- _Assignment_
Copy out every line in the entries below that includes "yellow".

- _Exercise input_
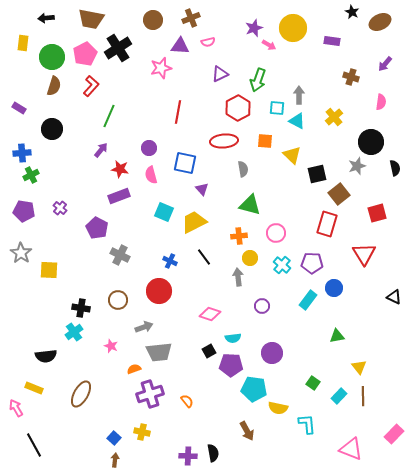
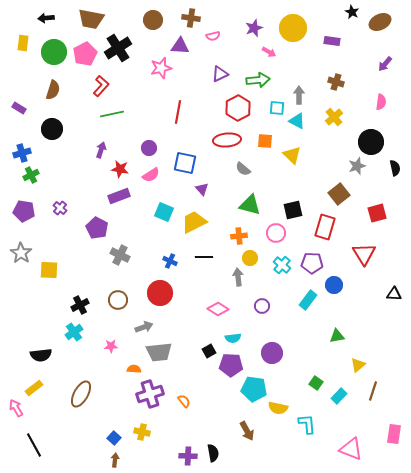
brown cross at (191, 18): rotated 30 degrees clockwise
pink semicircle at (208, 42): moved 5 px right, 6 px up
pink arrow at (269, 45): moved 7 px down
green circle at (52, 57): moved 2 px right, 5 px up
brown cross at (351, 77): moved 15 px left, 5 px down
green arrow at (258, 80): rotated 115 degrees counterclockwise
brown semicircle at (54, 86): moved 1 px left, 4 px down
red L-shape at (91, 86): moved 10 px right
green line at (109, 116): moved 3 px right, 2 px up; rotated 55 degrees clockwise
red ellipse at (224, 141): moved 3 px right, 1 px up
purple arrow at (101, 150): rotated 21 degrees counterclockwise
blue cross at (22, 153): rotated 12 degrees counterclockwise
gray semicircle at (243, 169): rotated 140 degrees clockwise
black square at (317, 174): moved 24 px left, 36 px down
pink semicircle at (151, 175): rotated 108 degrees counterclockwise
red rectangle at (327, 224): moved 2 px left, 3 px down
black line at (204, 257): rotated 54 degrees counterclockwise
blue circle at (334, 288): moved 3 px up
red circle at (159, 291): moved 1 px right, 2 px down
black triangle at (394, 297): moved 3 px up; rotated 21 degrees counterclockwise
black cross at (81, 308): moved 1 px left, 3 px up; rotated 36 degrees counterclockwise
pink diamond at (210, 314): moved 8 px right, 5 px up; rotated 15 degrees clockwise
pink star at (111, 346): rotated 24 degrees counterclockwise
black semicircle at (46, 356): moved 5 px left, 1 px up
yellow triangle at (359, 367): moved 1 px left, 2 px up; rotated 28 degrees clockwise
orange semicircle at (134, 369): rotated 24 degrees clockwise
green square at (313, 383): moved 3 px right
yellow rectangle at (34, 388): rotated 60 degrees counterclockwise
brown line at (363, 396): moved 10 px right, 5 px up; rotated 18 degrees clockwise
orange semicircle at (187, 401): moved 3 px left
pink rectangle at (394, 434): rotated 36 degrees counterclockwise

- _Response below_
yellow triangle at (359, 367): moved 1 px left, 2 px up; rotated 28 degrees clockwise
yellow rectangle at (34, 388): rotated 60 degrees counterclockwise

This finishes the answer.